Below are entries; copy exactly the lines from the one with "(191, 348) = (306, 362): none" through the one with "(343, 591) = (655, 451): white", both included, and leave out the rest.

### Image sets with object changes:
════
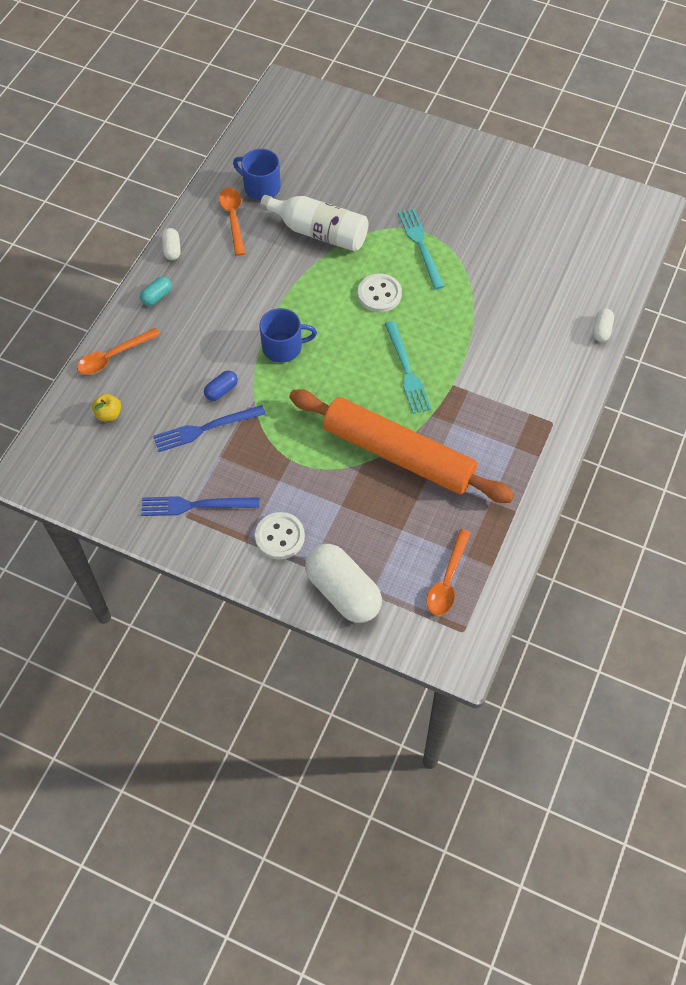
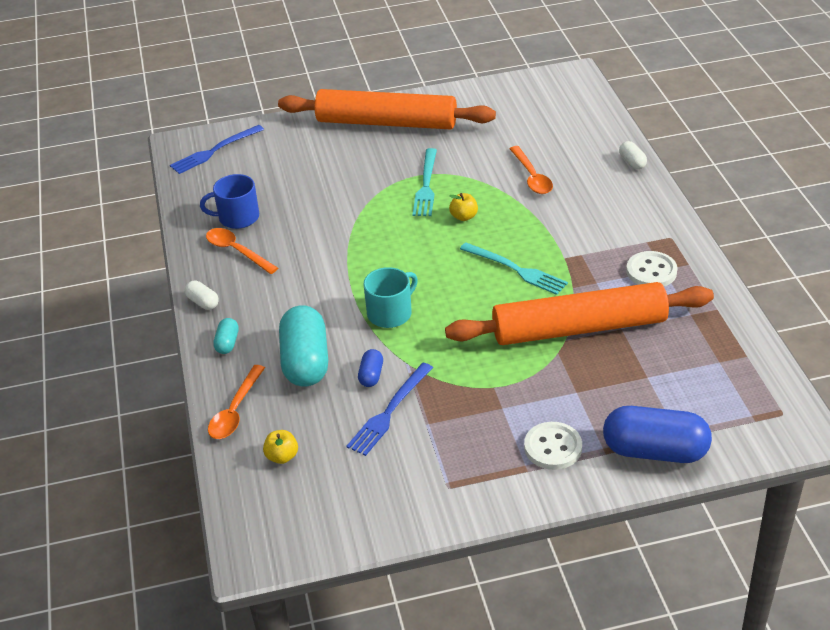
camera: 35 degrees left, 20 degrees down
(191, 348) = (306, 362): none -> turquoise capsule
(196, 505) = (449, 473): blue fork -> blue fork (215, 150)
(283, 347) = (390, 313): blue mug -> turquoise mug
(319, 232) = (328, 220): white bottle -> none
(343, 591) = (655, 451): white capsule -> blue capsule
(379, 294) = (430, 233): white button -> white button (651, 271)
(418, 295) = (464, 217): none -> yellow apple
(421, 246) = (426, 185): turquoise fork -> turquoise fork turned 120 degrees counterclockwise
(447, 580) = (726, 387): orange spoon -> orange spoon (532, 177)
(451, 163) = (386, 122): none -> orange rolling pin

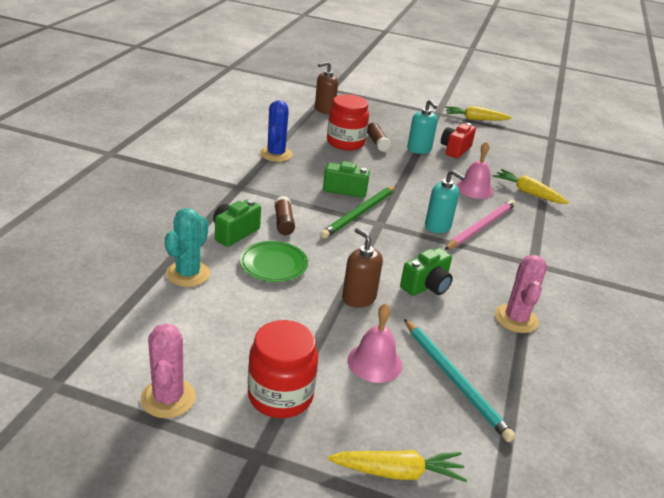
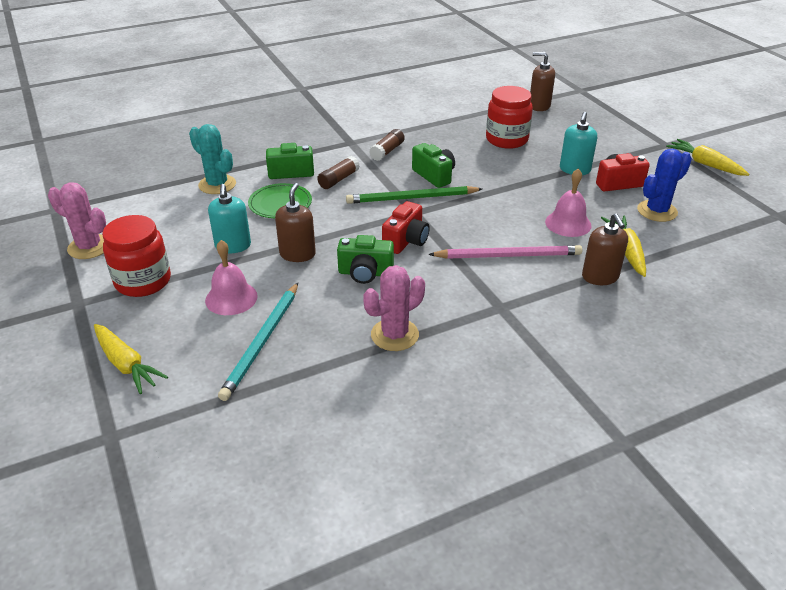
camera: 50 degrees right, 5 degrees up
(168, 398) = (89, 247): pink cactus -> pink cactus turned 75 degrees clockwise
(188, 274) = (217, 185): turquoise cactus -> turquoise cactus turned 60 degrees clockwise
(276, 154) = (424, 128): blue cactus -> blue cactus (657, 211)
(377, 142) = (539, 149): brown glue stick -> brown glue stick (387, 151)
(410, 248) = (406, 241): none -> red camera
(438, 226) = (465, 237): turquoise soap dispenser -> turquoise soap dispenser (233, 246)
(543, 216) = (600, 277): none -> brown soap dispenser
════
### Written response:
(191, 348) = (306, 362): none -> turquoise capsule
(196, 505) = (449, 473): blue fork -> blue fork (215, 150)
(283, 347) = (390, 313): blue mug -> turquoise mug
(319, 232) = (328, 220): white bottle -> none
(343, 591) = (655, 451): white capsule -> blue capsule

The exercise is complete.